Short problem: Extract every line of the data below and reproduce each one verbatim, keeping the original order.

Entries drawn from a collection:
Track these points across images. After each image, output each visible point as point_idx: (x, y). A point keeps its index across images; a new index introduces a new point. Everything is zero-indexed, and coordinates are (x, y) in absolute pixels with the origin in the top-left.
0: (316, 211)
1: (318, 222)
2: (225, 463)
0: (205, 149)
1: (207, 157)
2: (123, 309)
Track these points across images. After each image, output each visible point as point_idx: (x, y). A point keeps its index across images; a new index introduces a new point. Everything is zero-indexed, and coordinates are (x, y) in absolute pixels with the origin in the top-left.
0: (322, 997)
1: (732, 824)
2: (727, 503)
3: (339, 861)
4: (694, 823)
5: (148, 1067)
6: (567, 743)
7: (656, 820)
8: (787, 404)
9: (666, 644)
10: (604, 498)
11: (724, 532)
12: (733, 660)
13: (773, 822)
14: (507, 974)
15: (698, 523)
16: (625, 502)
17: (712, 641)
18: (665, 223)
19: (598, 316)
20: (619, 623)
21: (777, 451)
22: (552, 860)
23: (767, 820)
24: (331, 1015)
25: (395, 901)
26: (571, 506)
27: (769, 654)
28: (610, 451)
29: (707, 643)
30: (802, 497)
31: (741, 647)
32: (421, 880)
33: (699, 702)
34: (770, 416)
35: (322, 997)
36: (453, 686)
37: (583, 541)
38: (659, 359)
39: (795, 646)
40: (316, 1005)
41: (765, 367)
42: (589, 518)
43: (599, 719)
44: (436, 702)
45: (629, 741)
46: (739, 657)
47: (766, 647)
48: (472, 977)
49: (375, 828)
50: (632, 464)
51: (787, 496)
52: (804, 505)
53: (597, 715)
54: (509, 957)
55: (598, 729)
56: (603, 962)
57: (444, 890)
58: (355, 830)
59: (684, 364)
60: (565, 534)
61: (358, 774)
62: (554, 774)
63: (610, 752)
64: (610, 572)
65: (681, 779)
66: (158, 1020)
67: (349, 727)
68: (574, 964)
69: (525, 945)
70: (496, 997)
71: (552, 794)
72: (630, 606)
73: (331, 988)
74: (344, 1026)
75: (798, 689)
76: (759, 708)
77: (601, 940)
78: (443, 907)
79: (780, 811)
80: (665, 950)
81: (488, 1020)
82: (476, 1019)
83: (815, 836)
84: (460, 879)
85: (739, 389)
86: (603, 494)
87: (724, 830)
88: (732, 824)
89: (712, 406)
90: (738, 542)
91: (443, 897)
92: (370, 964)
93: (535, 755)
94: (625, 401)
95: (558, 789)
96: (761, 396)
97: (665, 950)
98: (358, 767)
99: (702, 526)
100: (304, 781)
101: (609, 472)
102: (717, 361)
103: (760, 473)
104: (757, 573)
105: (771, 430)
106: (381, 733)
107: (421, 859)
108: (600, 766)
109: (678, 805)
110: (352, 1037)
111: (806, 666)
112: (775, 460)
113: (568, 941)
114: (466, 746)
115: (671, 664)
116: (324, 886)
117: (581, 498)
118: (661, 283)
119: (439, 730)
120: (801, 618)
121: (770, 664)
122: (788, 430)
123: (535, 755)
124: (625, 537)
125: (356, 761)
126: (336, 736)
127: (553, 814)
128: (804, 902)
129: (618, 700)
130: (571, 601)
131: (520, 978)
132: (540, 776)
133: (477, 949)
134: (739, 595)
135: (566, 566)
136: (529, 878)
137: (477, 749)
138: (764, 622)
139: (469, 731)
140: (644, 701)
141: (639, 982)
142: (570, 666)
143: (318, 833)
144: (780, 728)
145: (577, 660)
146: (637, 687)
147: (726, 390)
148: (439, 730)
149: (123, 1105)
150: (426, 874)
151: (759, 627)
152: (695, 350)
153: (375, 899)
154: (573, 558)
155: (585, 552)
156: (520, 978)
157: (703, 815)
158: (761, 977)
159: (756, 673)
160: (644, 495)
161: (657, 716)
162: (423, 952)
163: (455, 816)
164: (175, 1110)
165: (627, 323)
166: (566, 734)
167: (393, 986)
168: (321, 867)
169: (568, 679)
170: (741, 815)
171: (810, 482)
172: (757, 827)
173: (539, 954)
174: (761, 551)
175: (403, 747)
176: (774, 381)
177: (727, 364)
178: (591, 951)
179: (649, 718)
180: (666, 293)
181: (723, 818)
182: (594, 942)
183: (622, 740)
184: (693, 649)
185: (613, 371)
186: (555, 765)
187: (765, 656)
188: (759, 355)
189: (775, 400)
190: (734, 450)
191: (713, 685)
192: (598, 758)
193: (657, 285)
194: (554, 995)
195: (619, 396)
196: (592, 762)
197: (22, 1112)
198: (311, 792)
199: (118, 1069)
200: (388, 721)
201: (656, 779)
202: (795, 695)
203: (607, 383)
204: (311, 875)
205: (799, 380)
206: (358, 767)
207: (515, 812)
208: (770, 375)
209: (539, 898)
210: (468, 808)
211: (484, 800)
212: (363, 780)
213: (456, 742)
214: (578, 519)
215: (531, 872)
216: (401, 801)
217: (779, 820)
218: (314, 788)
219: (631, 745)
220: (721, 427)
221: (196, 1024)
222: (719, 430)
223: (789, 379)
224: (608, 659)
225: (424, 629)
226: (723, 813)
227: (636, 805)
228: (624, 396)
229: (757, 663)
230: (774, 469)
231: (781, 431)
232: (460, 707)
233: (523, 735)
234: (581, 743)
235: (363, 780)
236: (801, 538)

Full response:
Track these points across images. After each image, output each visible point as point_idx: (x, y). A point keeps its index across images; a new index introduces a new point. Everything is zero-indexed, and coordinates are (x, y) in absolute pixels with the origin in the top-left.
0: (316, 211)
1: (318, 222)
2: (225, 463)
0: (205, 149)
1: (207, 157)
2: (123, 309)
Track these points across images. After each image, output each visible point as point_idx: (x, y). A point keeps its index across images; a new index introduces a new point. Everything is zero-indexed, and coordinates are (x, y) in absolute pixels with the origin in the top-left.
0: (322, 997)
1: (732, 824)
2: (727, 503)
3: (339, 861)
4: (694, 823)
5: (148, 1067)
6: (567, 743)
7: (656, 820)
8: (787, 404)
9: (666, 644)
10: (604, 498)
11: (724, 532)
12: (733, 660)
13: (773, 822)
14: (507, 974)
15: (698, 523)
16: (625, 502)
17: (712, 641)
18: (665, 223)
19: (598, 316)
20: (619, 623)
21: (777, 451)
22: (552, 860)
23: (767, 820)
24: (331, 1015)
25: (395, 901)
26: (571, 506)
27: (769, 654)
28: (610, 451)
29: (707, 643)
30: (802, 497)
31: (741, 647)
32: (421, 880)
33: (699, 702)
34: (770, 416)
35: (322, 997)
36: (453, 686)
37: (583, 541)
38: (659, 359)
39: (795, 646)
40: (316, 1005)
41: (765, 367)
42: (589, 518)
43: (599, 719)
44: (436, 702)
45: (629, 741)
46: (739, 657)
47: (766, 647)
48: (472, 977)
49: (375, 828)
50: (632, 464)
51: (787, 496)
52: (804, 505)
53: (597, 715)
54: (509, 957)
55: (598, 729)
56: (603, 962)
57: (444, 890)
58: (355, 830)
59: (684, 364)
60: (565, 534)
61: (358, 774)
62: (554, 774)
63: (610, 752)
64: (610, 572)
65: (681, 779)
66: (158, 1020)
67: (349, 727)
68: (574, 964)
69: (525, 945)
70: (496, 997)
71: (552, 794)
72: (630, 606)
73: (331, 988)
74: (344, 1026)
75: (798, 689)
76: (759, 708)
77: (601, 940)
78: (443, 907)
79: (780, 811)
80: (665, 950)
81: (488, 1020)
82: (476, 1019)
83: (815, 836)
84: (460, 879)
85: (739, 389)
86: (603, 494)
87: (724, 830)
88: (732, 824)
89: (712, 406)
90: (738, 542)
91: (443, 897)
92: (370, 964)
93: (535, 755)
94: (625, 401)
95: (558, 789)
96: (761, 396)
97: (665, 950)
98: (358, 767)
99: (702, 526)
100: (304, 781)
101: (609, 472)
102: (717, 361)
103: (760, 473)
104: (757, 573)
105: (771, 430)
106: (381, 733)
107: (421, 859)
108: (600, 766)
109: (678, 805)
110: (352, 1037)
111: (806, 666)
112: (775, 460)
113: (568, 941)
114: (466, 746)
115: (671, 664)
116: (324, 886)
117: (581, 498)
118: (661, 283)
119: (439, 730)
120: (801, 618)
121: (770, 664)
122: (788, 430)
123: (535, 755)
124: (625, 537)
125: (356, 761)
126: (336, 736)
127: (553, 814)
128: (804, 902)
129: (618, 700)
130: (571, 601)
131: (520, 978)
132: (540, 776)
133: (477, 949)
134: (739, 595)
135: (566, 566)
136: (529, 878)
137: (477, 749)
138: (764, 622)
139: (469, 731)
140: (644, 701)
141: (639, 982)
142: (570, 666)
143: (318, 833)
144: (780, 728)
145: (577, 660)
146: (637, 687)
147: (726, 390)
148: (439, 730)
149: (123, 1105)
150: (426, 874)
151: (759, 627)
152: (695, 350)
153: (375, 899)
154: (573, 558)
155: (585, 552)
156: (520, 978)
157: (703, 815)
158: (761, 977)
159: (756, 673)
160: (644, 495)
161: (657, 716)
162: (423, 952)
163: (455, 816)
164: (175, 1110)
165: (627, 323)
166: (566, 734)
167: (393, 986)
168: (321, 867)
169: (568, 679)
170: (741, 815)
171: (810, 482)
172: (757, 827)
173: (539, 954)
174: (761, 551)
175: (403, 747)
176: (774, 381)
177: (727, 364)
178: (591, 951)
179: (649, 718)
180: (666, 293)
181: (723, 818)
182: (594, 942)
183: (622, 740)
184: (693, 649)
185: (613, 371)
186: (555, 765)
187: (765, 656)
188: (759, 355)
189: (775, 400)
190: (734, 450)
191: (713, 685)
192: (598, 758)
193: (657, 285)
194: (554, 995)
195: (619, 396)
196: (592, 762)
197: (22, 1112)
198: (311, 792)
199: (118, 1069)
200: (388, 721)
201: (656, 779)
202: (795, 695)
203: (607, 383)
204: (311, 875)
205: (799, 380)
206: (358, 767)
207: (515, 812)
208: (770, 375)
209: (539, 898)
210: (468, 808)
211: (484, 800)
212: (363, 780)
213: (456, 742)
214: (578, 519)
215: (531, 872)
216: (401, 801)
217: (779, 820)
218: (314, 788)
219: (631, 745)
220: (721, 427)
221: (196, 1024)
222: (719, 430)
223: (789, 379)
224: (608, 659)
225: (424, 629)
226: (723, 813)
227: (636, 805)
228: (624, 396)
229: (757, 663)
230: (774, 469)
231: (781, 431)
232: (460, 707)
233: (523, 735)
234: (581, 743)
235: (363, 780)
236: (801, 538)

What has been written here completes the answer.